• _Problem_
Without reproducing any picture, copy the records word for word.

□ □ □ □ □ □ □

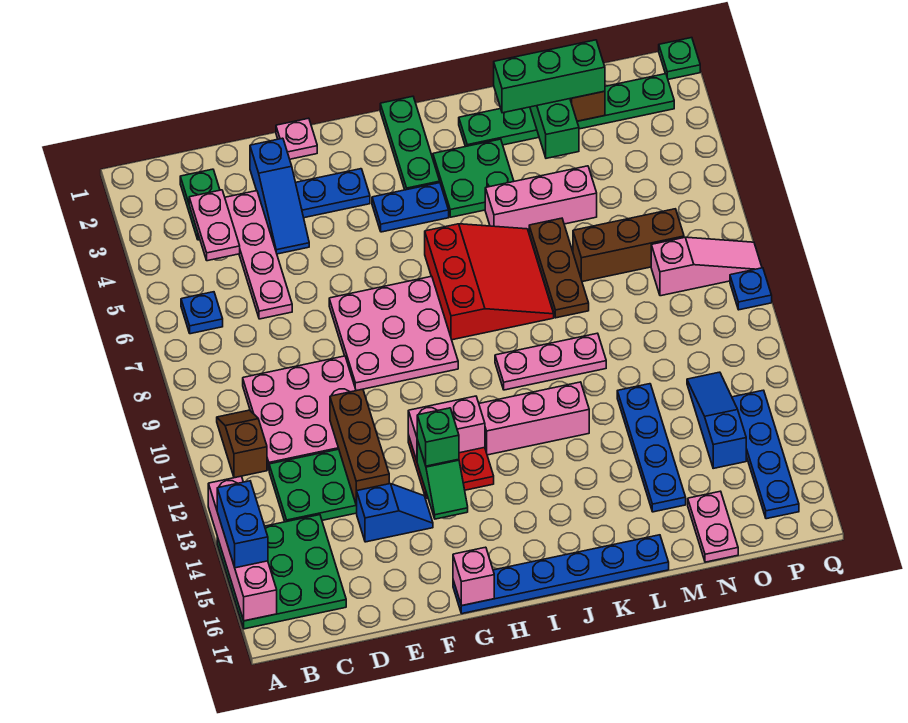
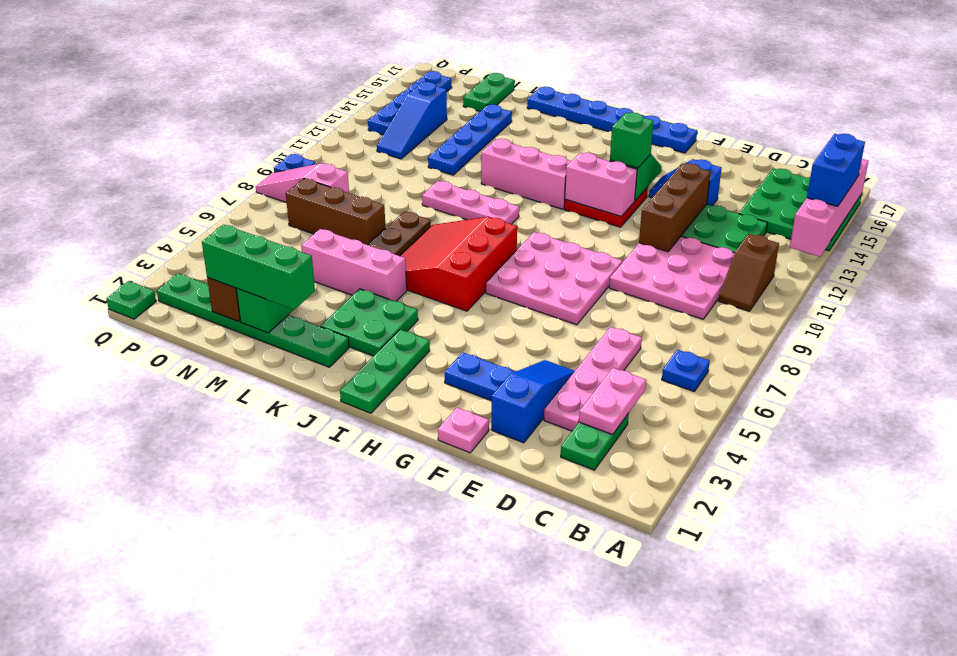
pink 1x1 brick [453,547,494,606] -> none
blue 1x2 plate [372,183,449,232] -> none
pink 1x2 plate [688,491,738,562] -> green 1x2 plate [463,73,514,111]

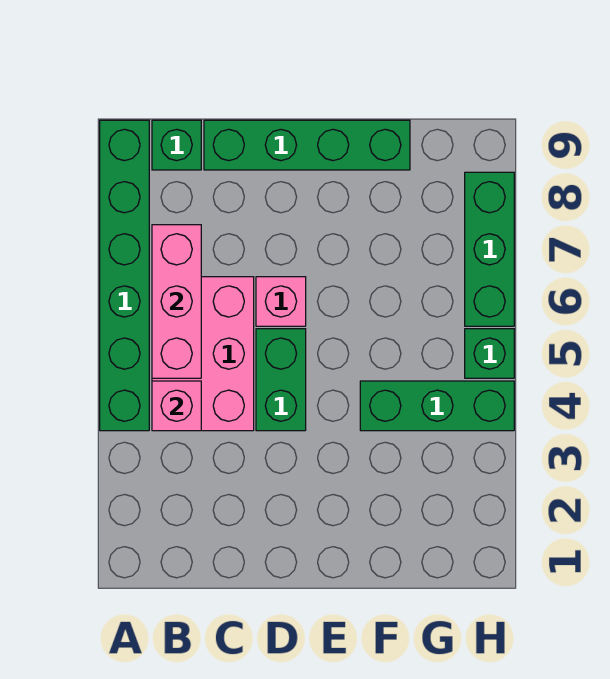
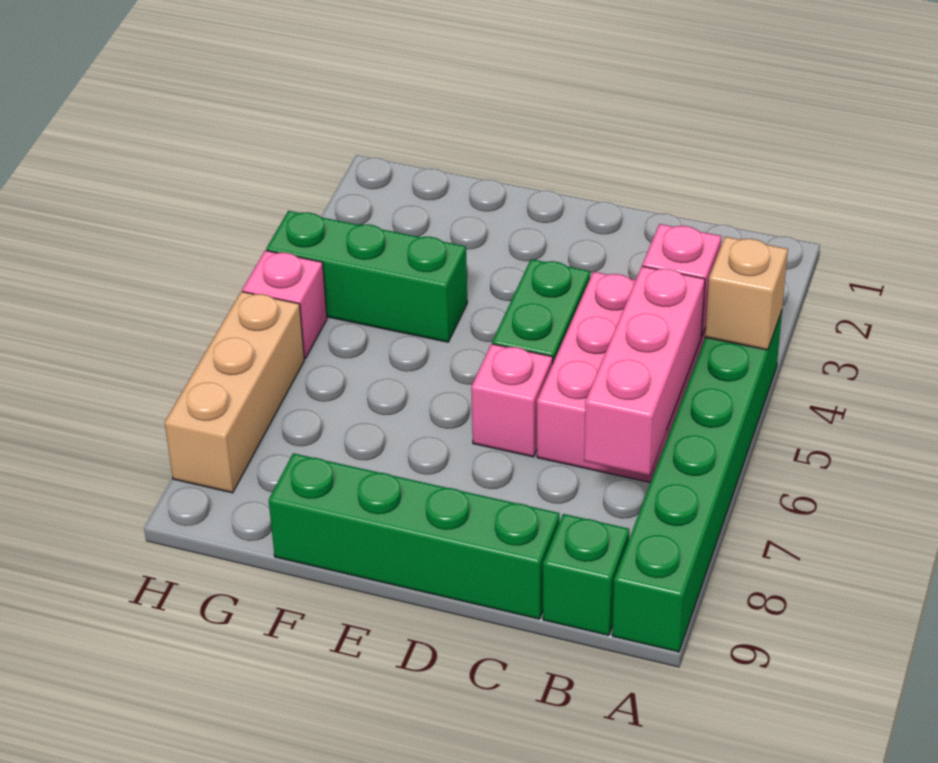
none -> tan 1x1 brick [705,237,788,350]
green 1x1 brick [465,329,514,378] -> pink 1x1 brick [242,250,327,359]
green 1x3 brick [465,172,514,326] -> tan 1x3 brick [165,292,304,493]

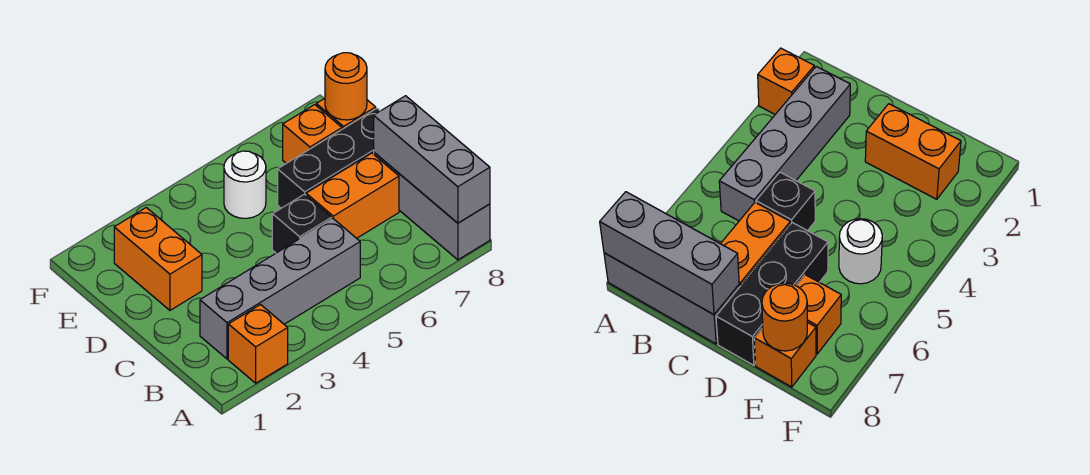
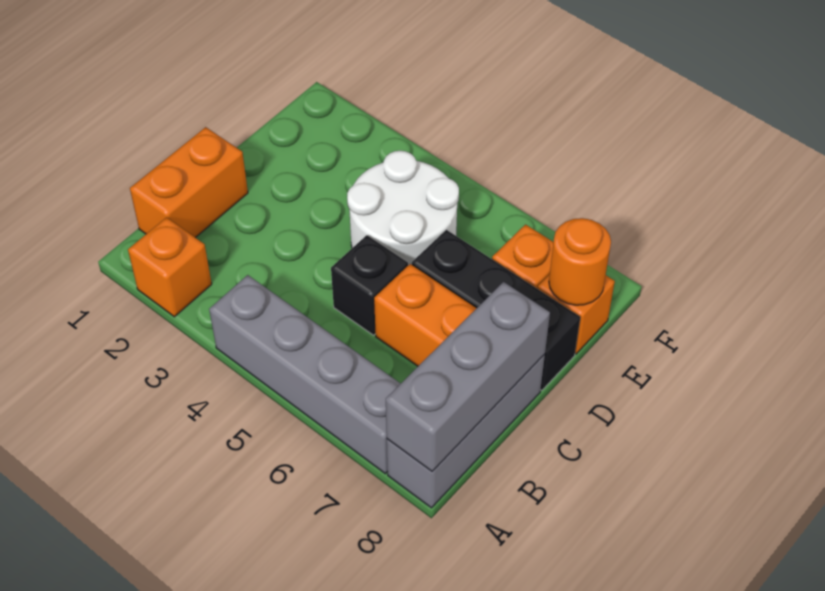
grey 1x4 brick [200,219,360,359] -> grey 1x4 brick moved to [209,275,401,474]
orange 1x2 brick [114,208,202,310] -> orange 1x2 brick moved to [130,127,248,238]
white 1x1 round brick [224,151,266,218] -> white 2x2 round brick [347,151,459,265]

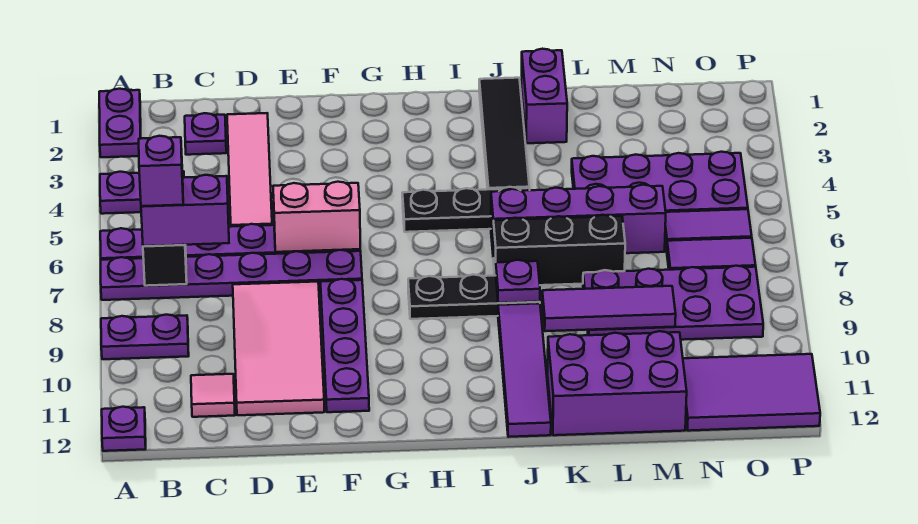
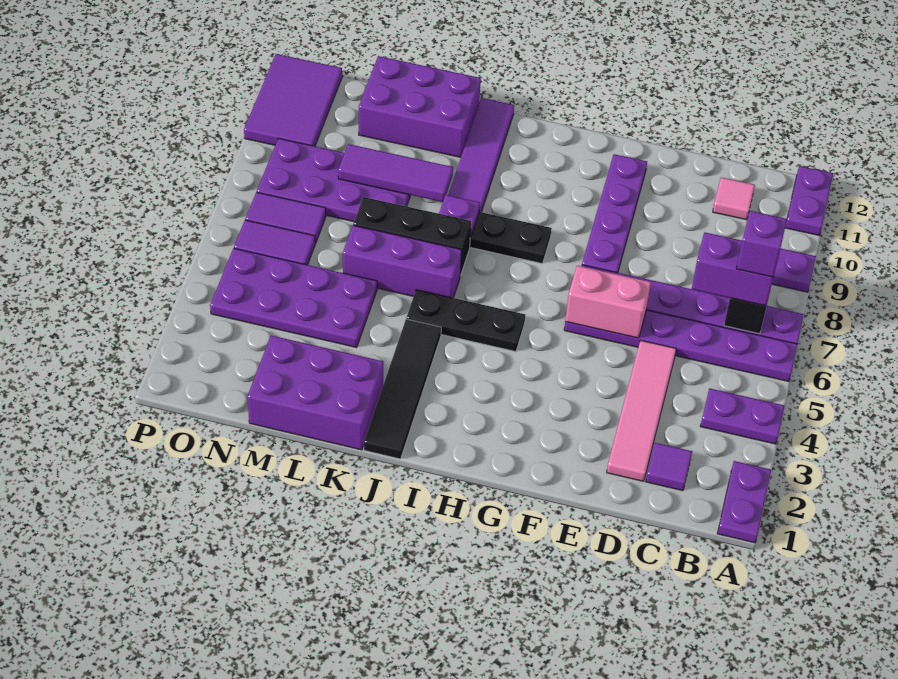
purple 1x1 plate [102,407,146,451] -> purple 1x2 plate [785,166,833,236]
purple 1x1 plate [185,113,226,155] -> purple 1x1 tile [646,443,692,491]
pink 2x4 tile [233,282,324,415] -> none
purple 1x4 brick [491,185,666,253] -> purple 1x3 brick [343,225,462,298]
purple 1x2 brick [521,49,567,143] -> purple 2x3 brick [247,336,383,450]
purple 2x3 tile [683,354,820,431] -> purple 2x3 tile turned to [244,54,342,146]

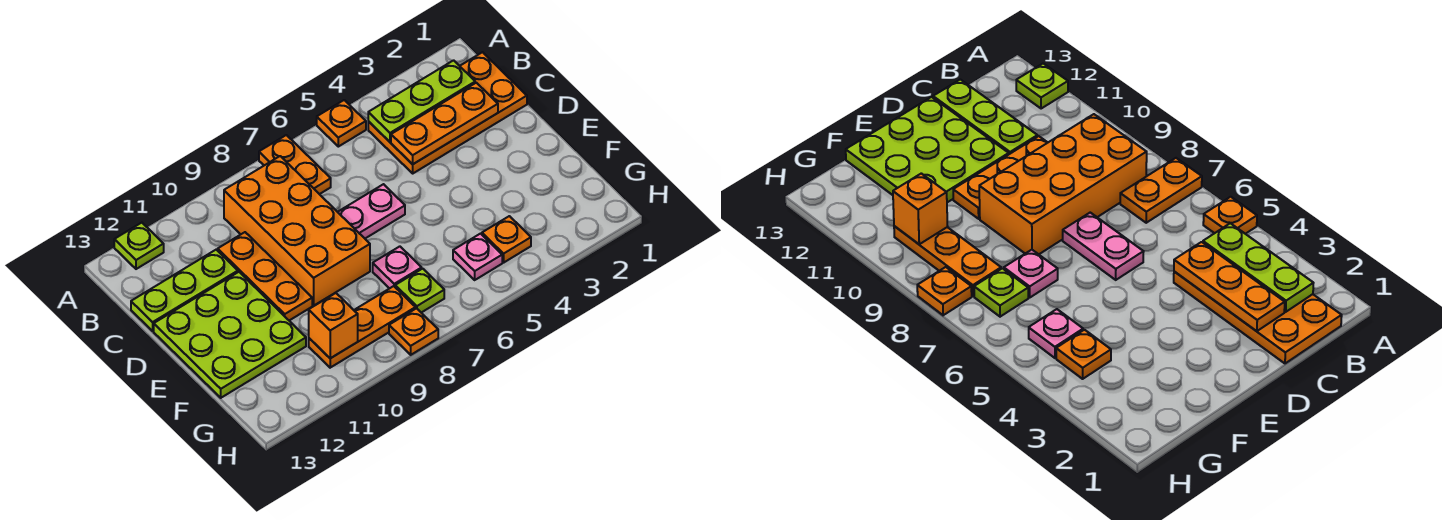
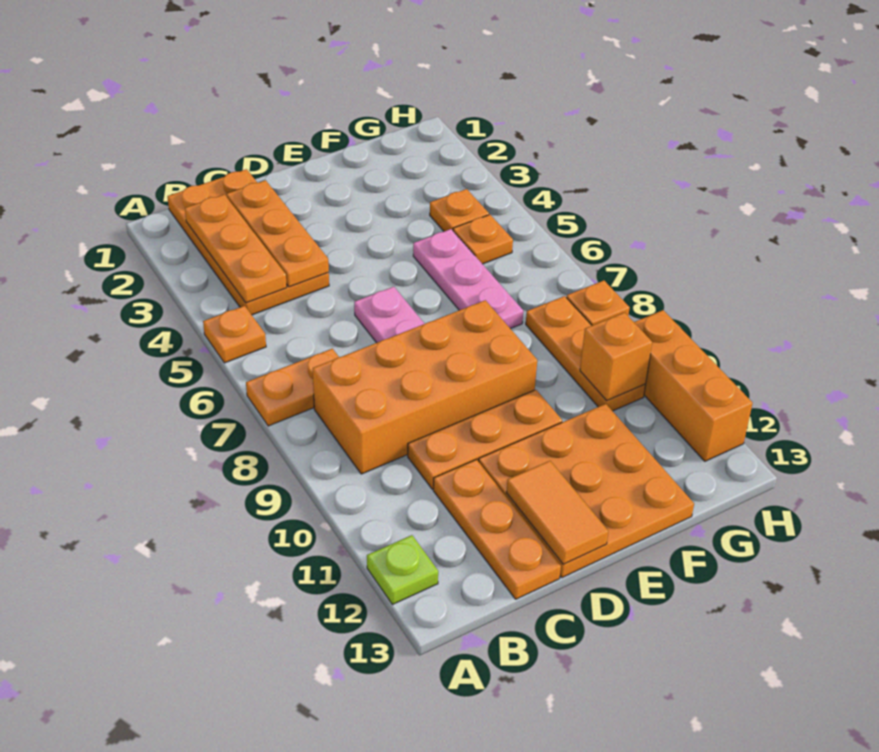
lime 1x3 plate [368,60,475,142] -> orange 1x3 plate [185,194,287,303]
lime 1x3 plate [131,250,238,331] -> orange 1x3 plate [433,460,561,599]
lime 3x3 plate [154,272,306,398] -> orange 3x3 plate [479,404,694,578]
none -> orange 1x2 tile [506,461,608,564]
pink 1x1 plate [373,246,422,289] -> pink 1x3 plate [413,229,523,329]
pink 1x1 plate [453,234,502,280] -> orange 1x1 plate [453,215,513,264]
lime 1x1 plate [395,269,444,313] -> none
none -> orange 1x3 brick [634,310,753,461]

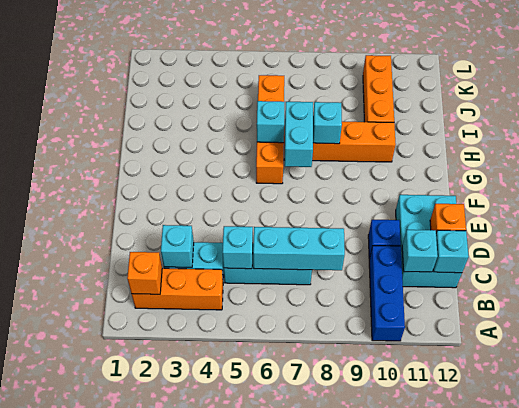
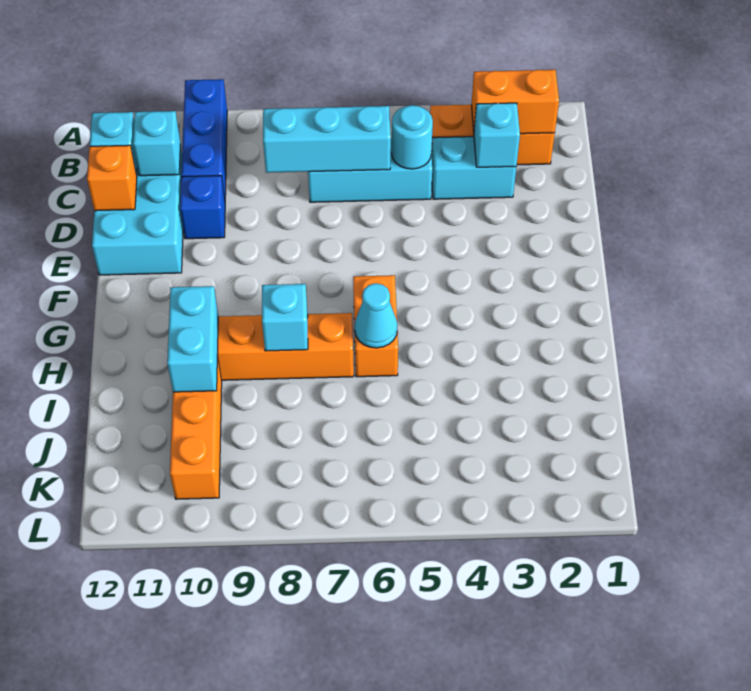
orange 1x1 brick [127,252,162,294] -> orange 1x2 brick [471,70,559,134]
cyan 1x1 brick [223,226,253,269] -> cyan 1x1 round brick [392,105,433,169]
orange 1x4 brick [256,75,284,184] -> orange 1x2 brick [353,275,398,377]
cyan 1x2 brick [284,102,313,167] -> cyan 1x2 brick moved to [167,286,218,392]
cyan 1x1 brick [257,101,284,143] -> cyan 1x1 cone [355,283,398,348]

□ □ □ □ □ □ □

• _Result below_
pink 1x1 brick [453,547,494,606] -> none
blue 1x2 plate [372,183,449,232] -> none
pink 1x2 plate [688,491,738,562] -> green 1x2 plate [463,73,514,111]

none -> tan 1x1 brick [705,237,788,350]
green 1x1 brick [465,329,514,378] -> pink 1x1 brick [242,250,327,359]
green 1x3 brick [465,172,514,326] -> tan 1x3 brick [165,292,304,493]

grey 1x4 brick [200,219,360,359] -> grey 1x4 brick moved to [209,275,401,474]
orange 1x2 brick [114,208,202,310] -> orange 1x2 brick moved to [130,127,248,238]
white 1x1 round brick [224,151,266,218] -> white 2x2 round brick [347,151,459,265]

purple 1x1 plate [102,407,146,451] -> purple 1x2 plate [785,166,833,236]
purple 1x1 plate [185,113,226,155] -> purple 1x1 tile [646,443,692,491]
pink 2x4 tile [233,282,324,415] -> none
purple 1x4 brick [491,185,666,253] -> purple 1x3 brick [343,225,462,298]
purple 1x2 brick [521,49,567,143] -> purple 2x3 brick [247,336,383,450]
purple 2x3 tile [683,354,820,431] -> purple 2x3 tile turned to [244,54,342,146]

lime 1x3 plate [368,60,475,142] -> orange 1x3 plate [185,194,287,303]
lime 1x3 plate [131,250,238,331] -> orange 1x3 plate [433,460,561,599]
lime 3x3 plate [154,272,306,398] -> orange 3x3 plate [479,404,694,578]
none -> orange 1x2 tile [506,461,608,564]
pink 1x1 plate [373,246,422,289] -> pink 1x3 plate [413,229,523,329]
pink 1x1 plate [453,234,502,280] -> orange 1x1 plate [453,215,513,264]
lime 1x1 plate [395,269,444,313] -> none
none -> orange 1x3 brick [634,310,753,461]

orange 1x1 brick [127,252,162,294] -> orange 1x2 brick [471,70,559,134]
cyan 1x1 brick [223,226,253,269] -> cyan 1x1 round brick [392,105,433,169]
orange 1x4 brick [256,75,284,184] -> orange 1x2 brick [353,275,398,377]
cyan 1x2 brick [284,102,313,167] -> cyan 1x2 brick moved to [167,286,218,392]
cyan 1x1 brick [257,101,284,143] -> cyan 1x1 cone [355,283,398,348]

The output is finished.